:: WHAT THE TASK ASKS ::
Repeat the lines from the one containing "IR3 pin OUT: TX -> A5" through the last line of the data, exactly, pictures omitted.

:: DATA FOR THIS EXERCISE ::
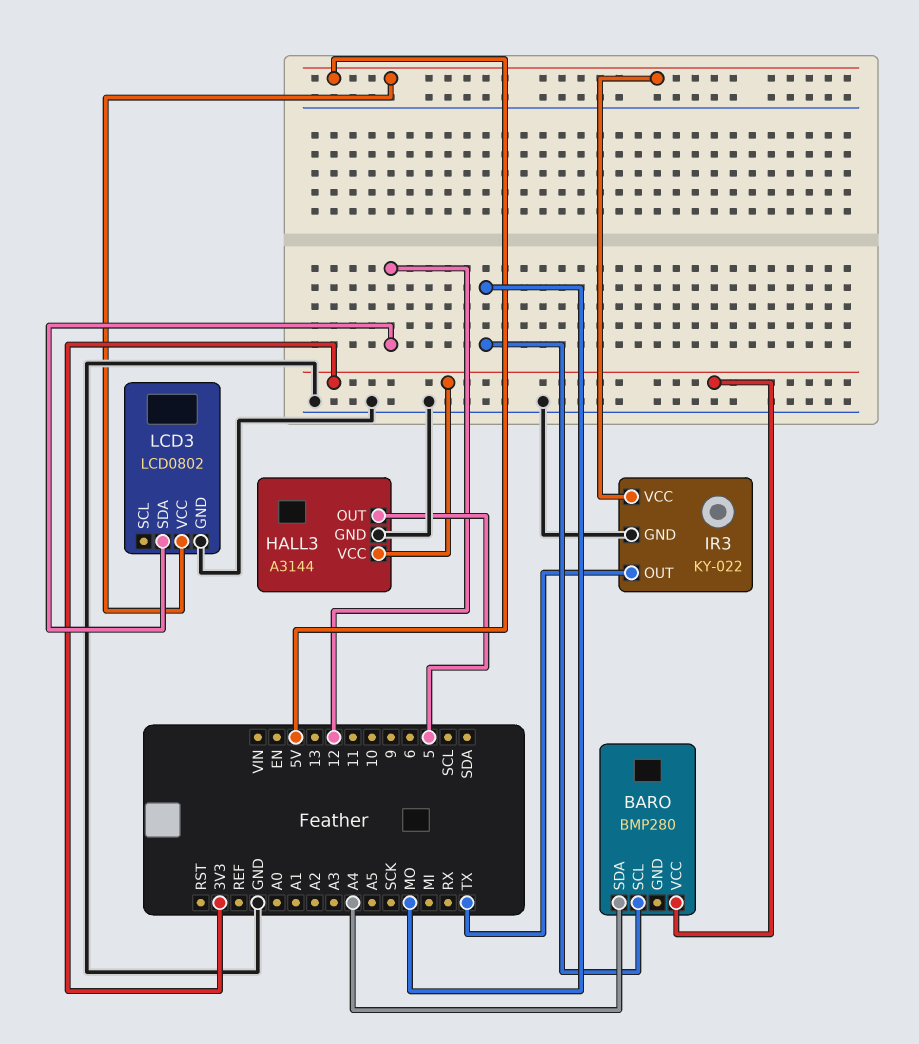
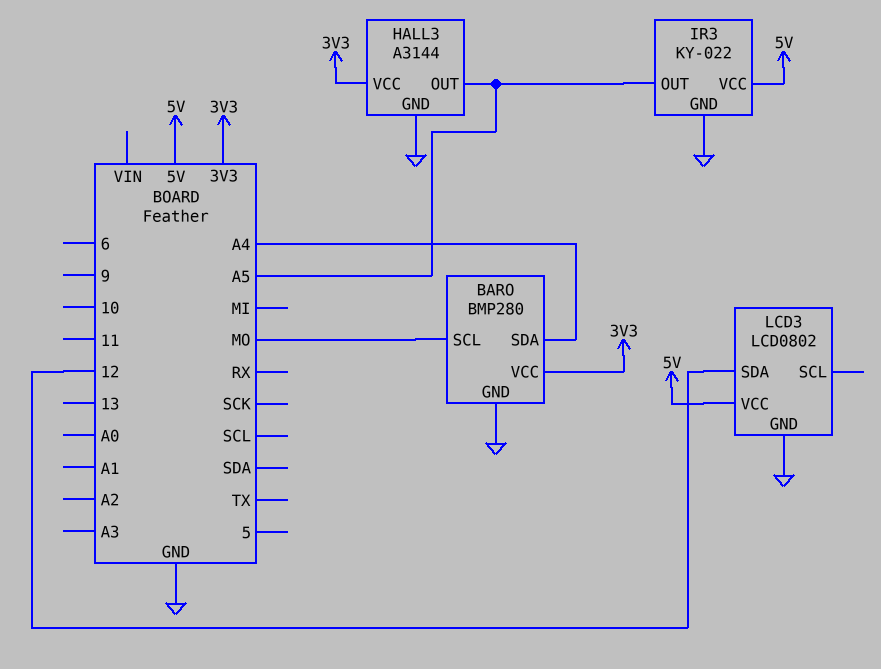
BARO pin GND: none -> GND
HALL3 pin OUT: 5 -> A5
IR3 pin OUT: TX -> A5

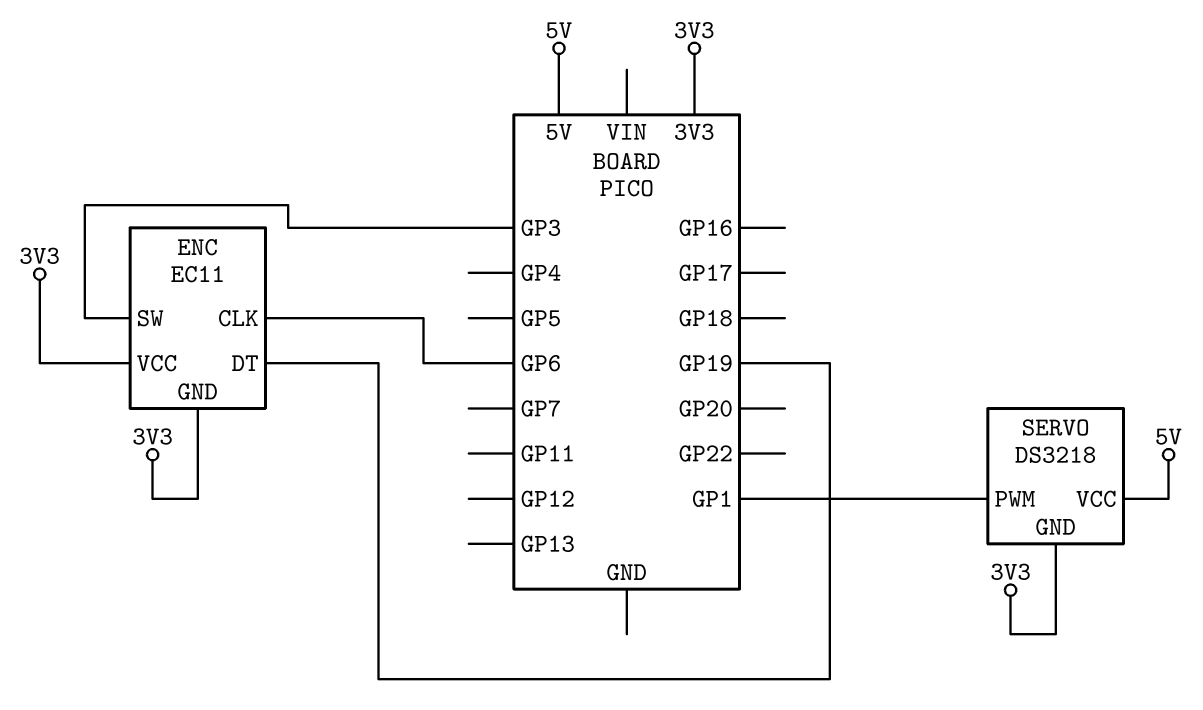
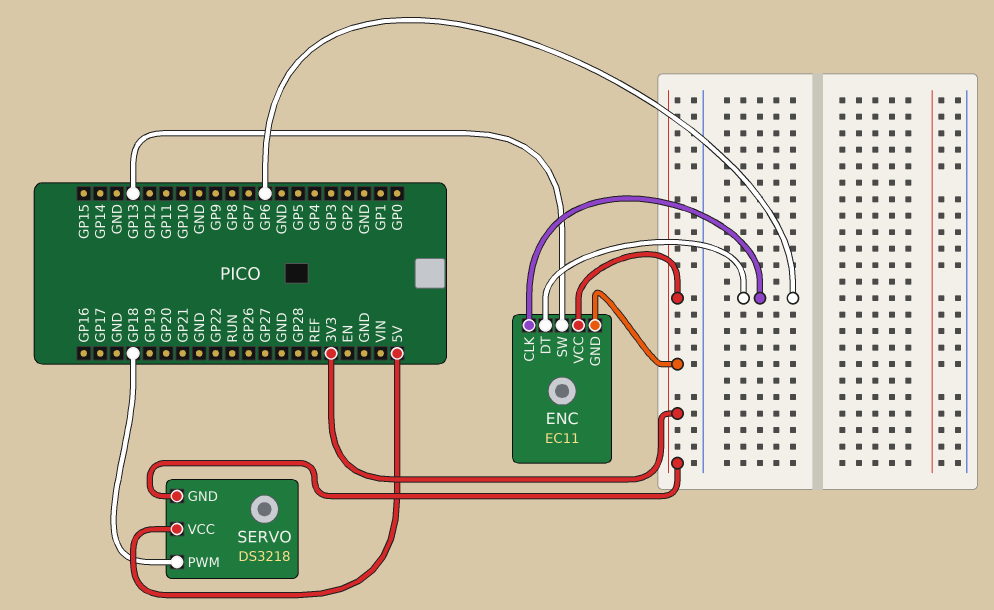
ENC pin DT: GP19 -> GP6
ENC pin SW: GP3 -> GP13
SERVO pin PWM: GP1 -> GP18

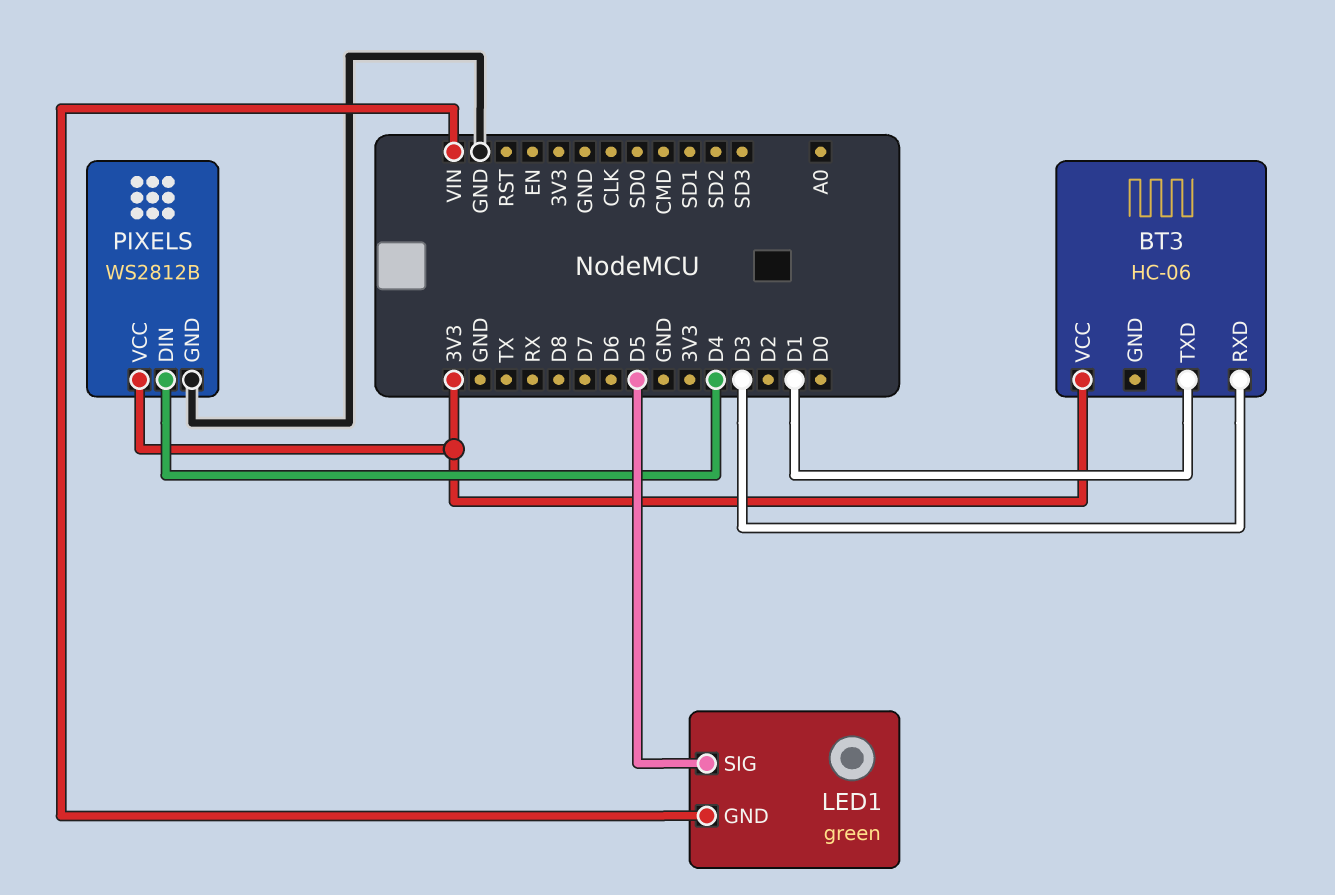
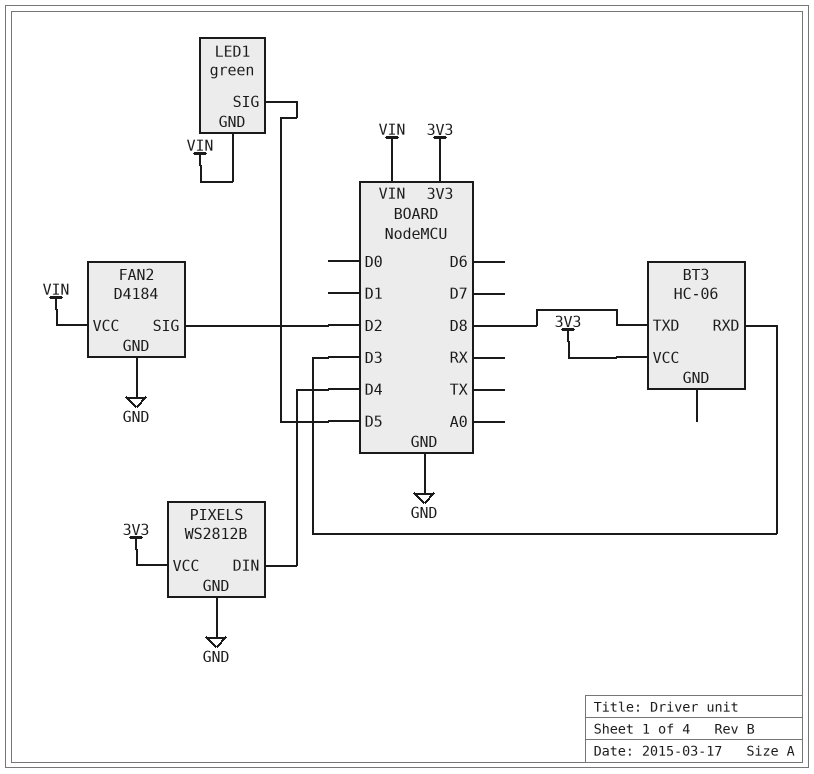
BT3 pin TXD: D1 -> D8
FAN2: none -> D4184
FAN2 pin GND: none -> GND
FAN2 pin SIG: none -> D2
FAN2 pin VCC: none -> VIN

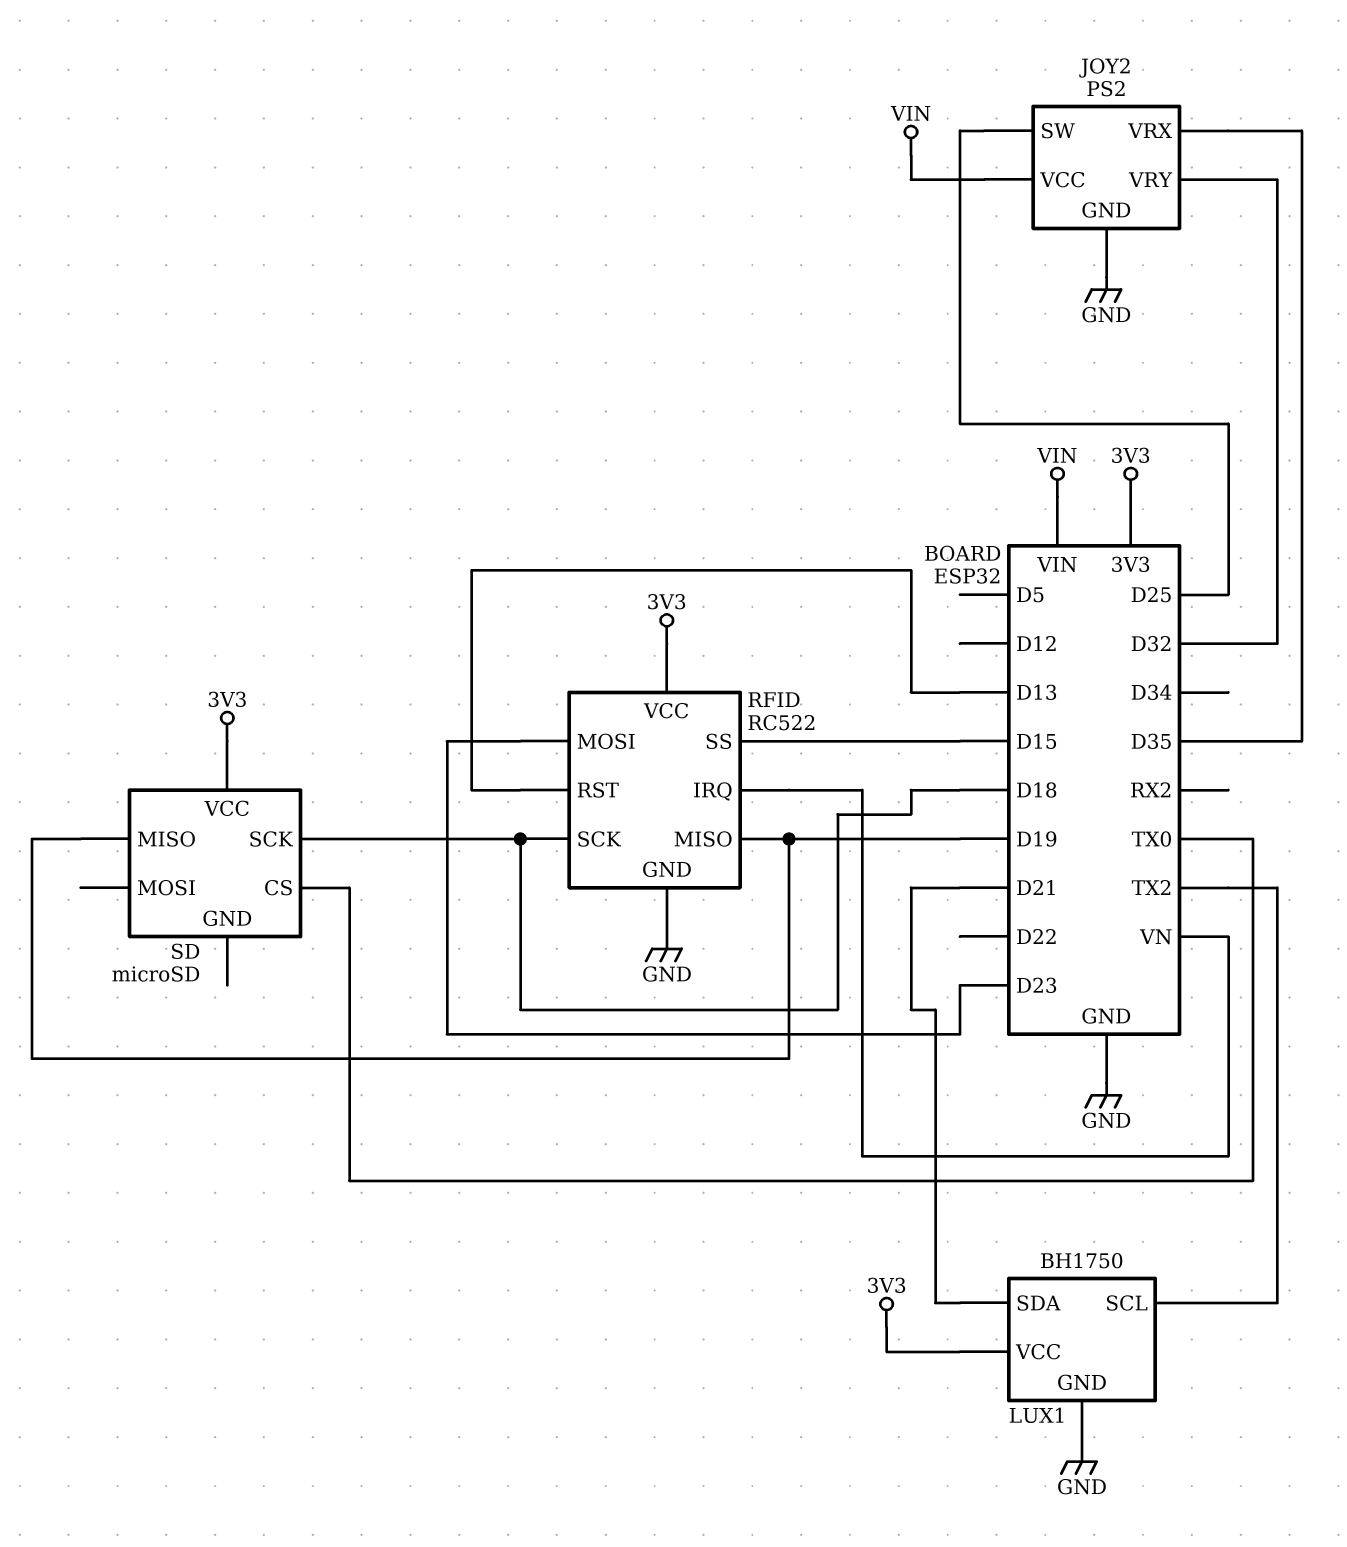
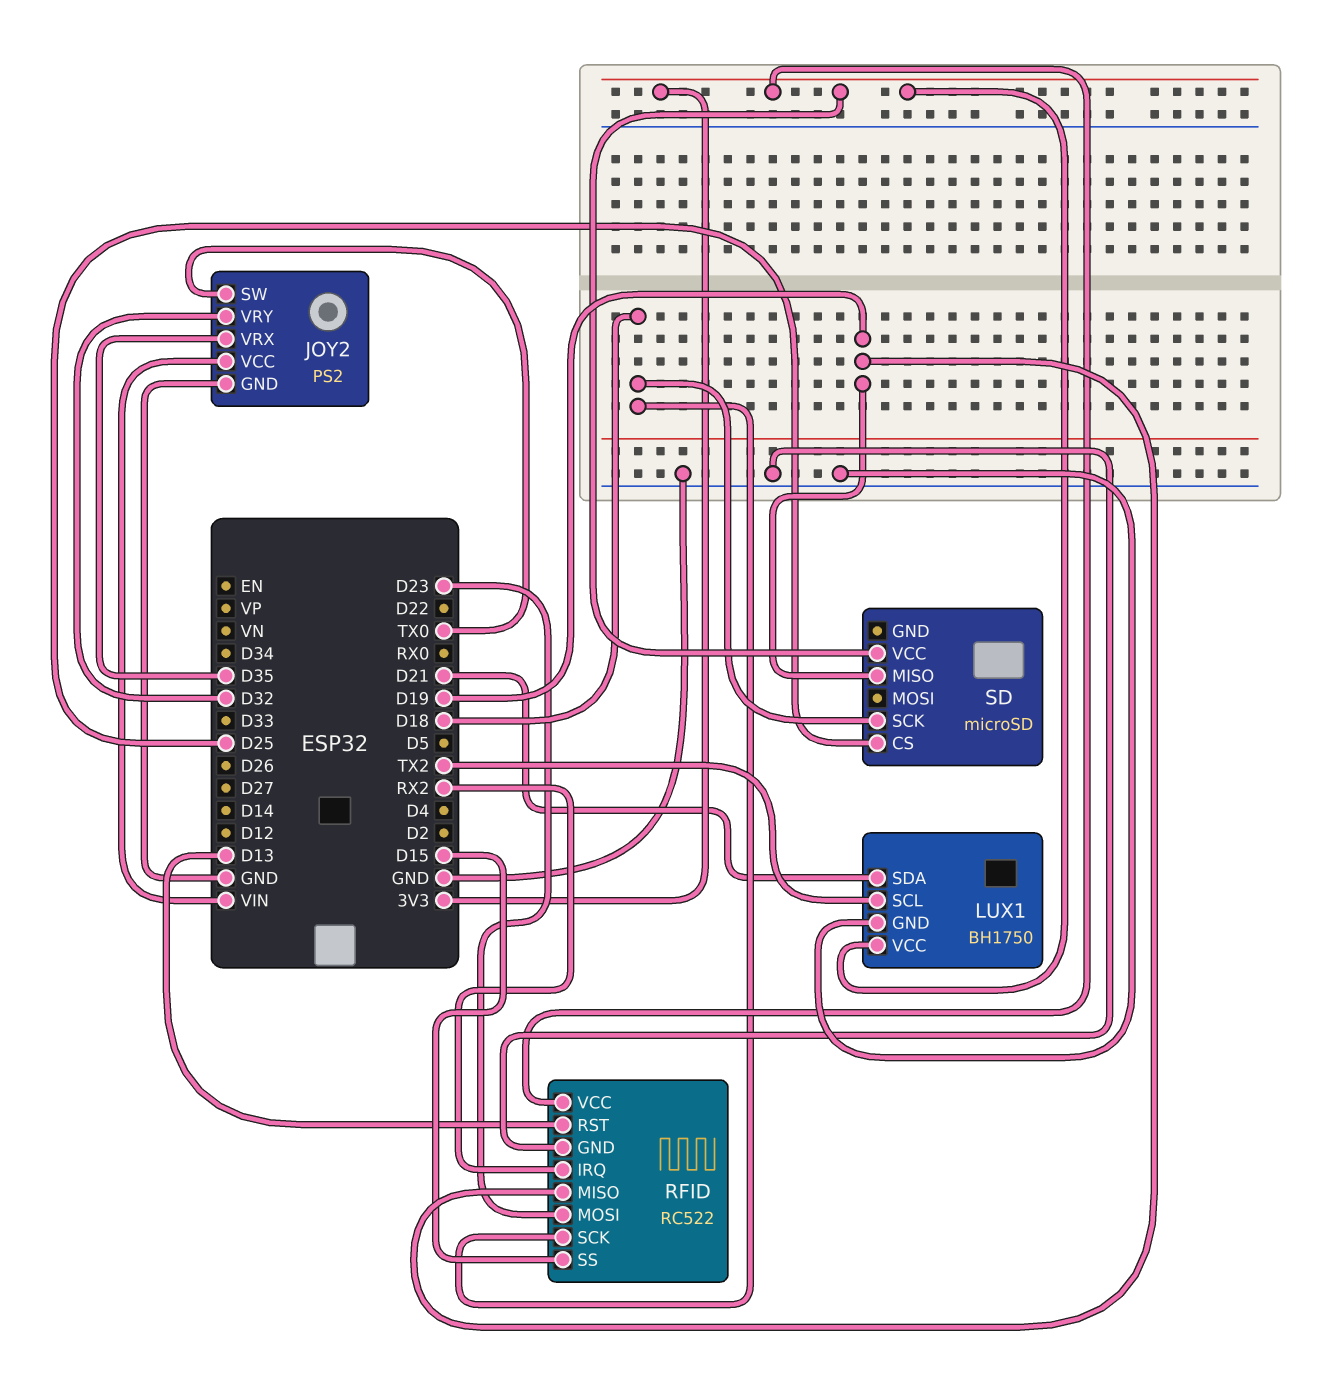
JOY2 pin SW: D25 -> TX0
RFID pin IRQ: VN -> RX2
SD pin CS: TX0 -> D25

:: WRITTEN SOLUTION ::
IR3 pin OUT: TX -> A5

ENC pin DT: GP19 -> GP6
ENC pin SW: GP3 -> GP13
SERVO pin PWM: GP1 -> GP18

BT3 pin TXD: D1 -> D8
FAN2: none -> D4184
FAN2 pin GND: none -> GND
FAN2 pin SIG: none -> D2
FAN2 pin VCC: none -> VIN

JOY2 pin SW: D25 -> TX0
RFID pin IRQ: VN -> RX2
SD pin CS: TX0 -> D25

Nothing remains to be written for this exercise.